◆ **Material for the task**:
........

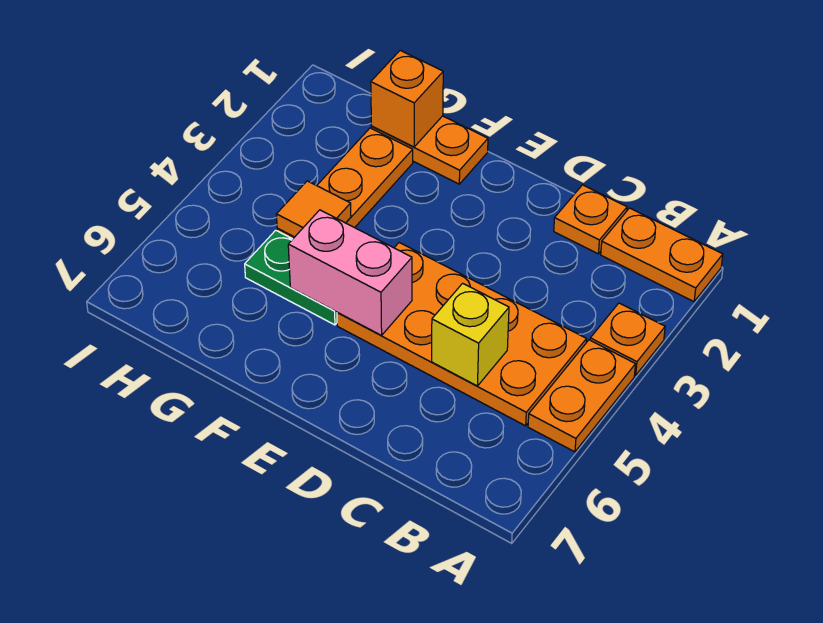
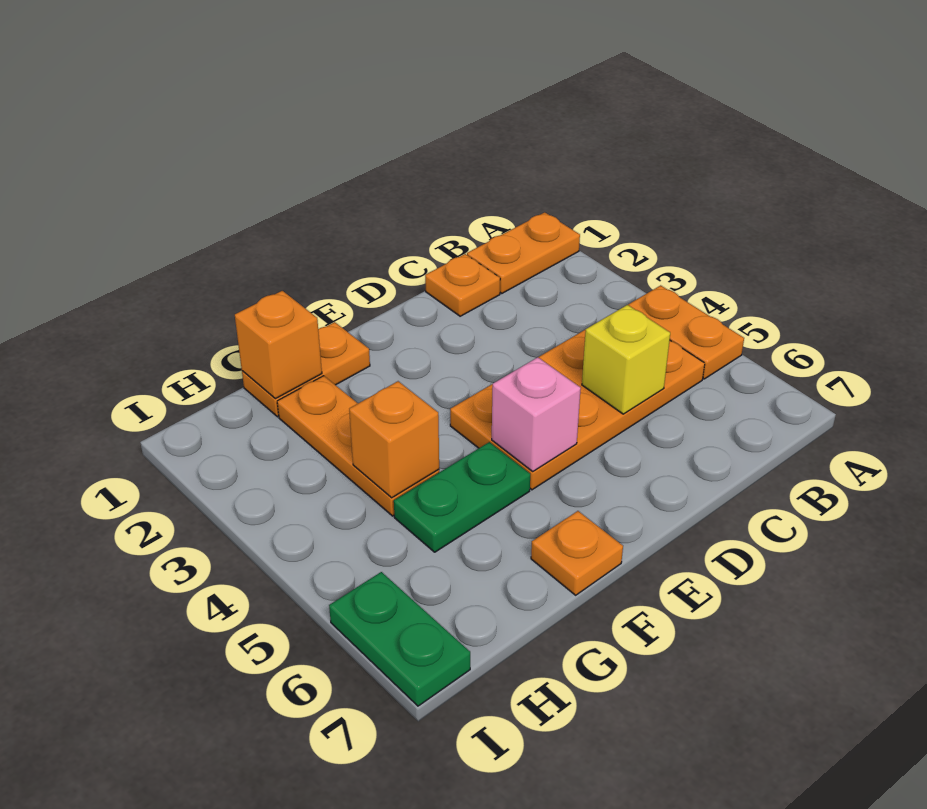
orange plate A3 level 1 -> orange plate F7 level 1
pink brick E5:F5 level 2 -> pink brick E5 level 2
orange tile G4 level 2 -> orange brick G4 level 2
none -> green plate I6:I7 level 1

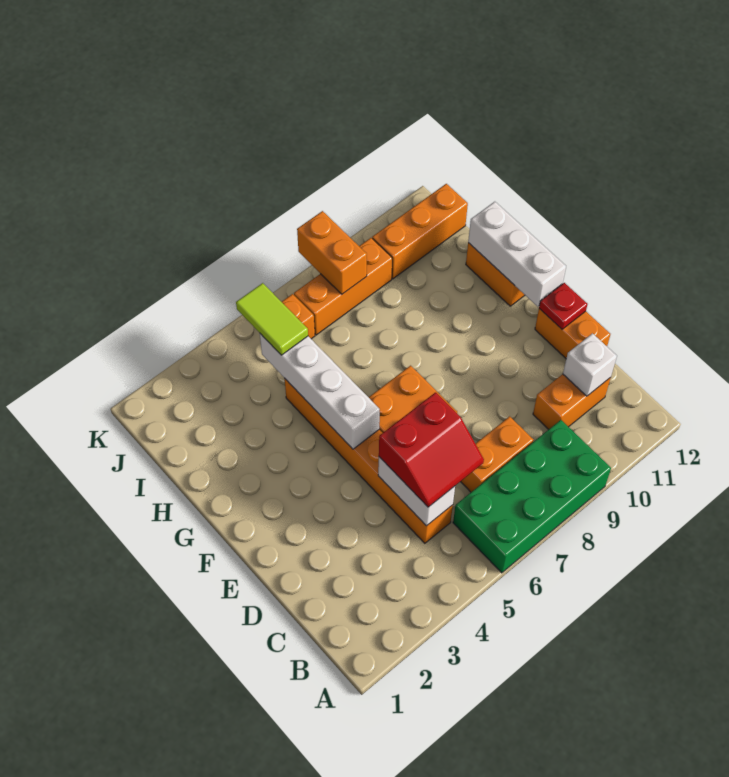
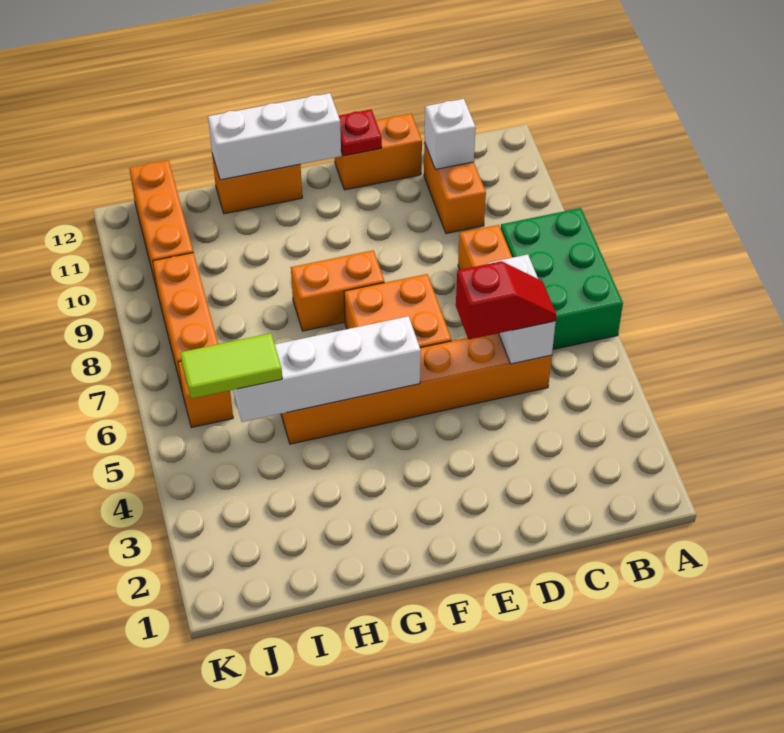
green brick A6:B9 level 1 -> green brick A6:B8 level 1
white brick C5:D5 level 2 -> white brick C5:C6 level 2
red slope C5:D6 level 3 top D -> red slope C5:D5 level 3 top D
orange brick J8:K8 level 2 -> orange brick F8:G8 level 1

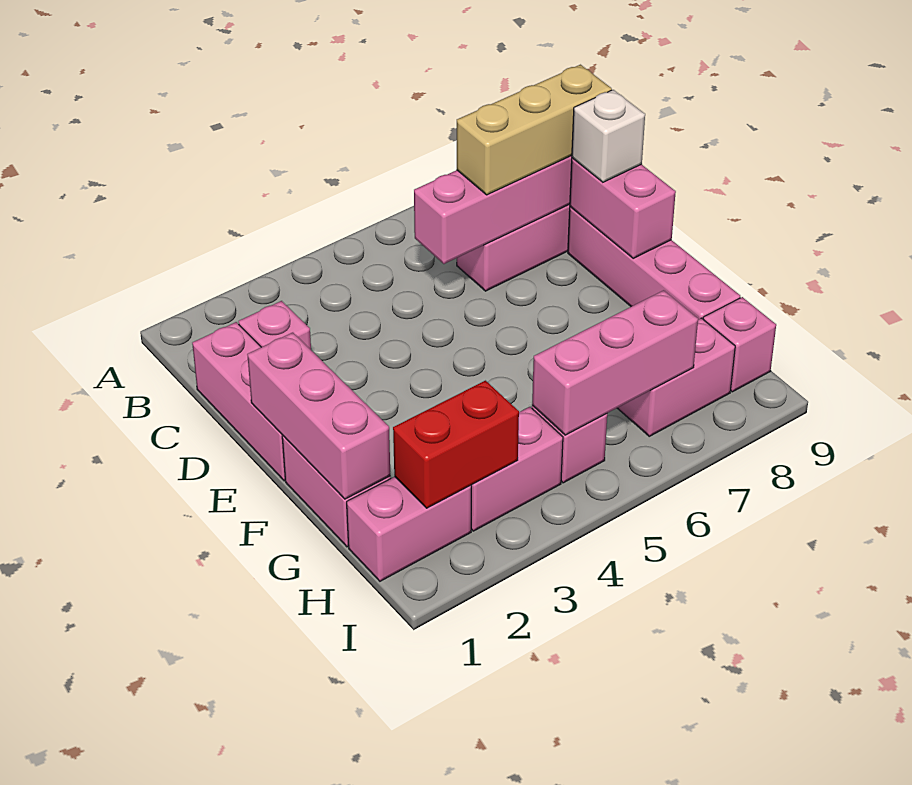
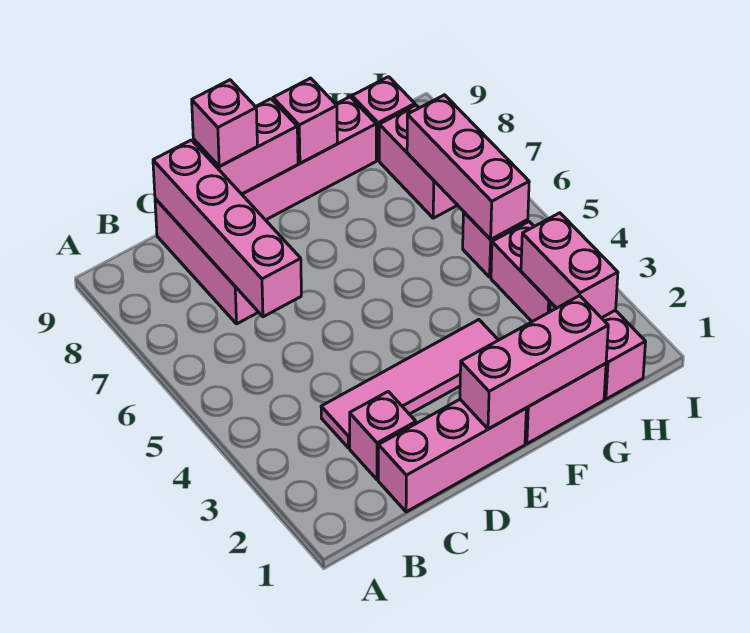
none -> pink tile C3:F3 level 1
tan brick C7:C9 level 3 -> none
white brick D9 level 3 -> pink brick D9 level 3
none -> pink brick F9 level 2
red brick H2:H3 level 2 -> pink brick H2:H3 level 2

........

The records above are to be copied exactly, with no pictures carried over.

◆ **Result of this task**:
orange plate A3 level 1 -> orange plate F7 level 1
pink brick E5:F5 level 2 -> pink brick E5 level 2
orange tile G4 level 2 -> orange brick G4 level 2
none -> green plate I6:I7 level 1

green brick A6:B9 level 1 -> green brick A6:B8 level 1
white brick C5:D5 level 2 -> white brick C5:C6 level 2
red slope C5:D6 level 3 top D -> red slope C5:D5 level 3 top D
orange brick J8:K8 level 2 -> orange brick F8:G8 level 1

none -> pink tile C3:F3 level 1
tan brick C7:C9 level 3 -> none
white brick D9 level 3 -> pink brick D9 level 3
none -> pink brick F9 level 2
red brick H2:H3 level 2 -> pink brick H2:H3 level 2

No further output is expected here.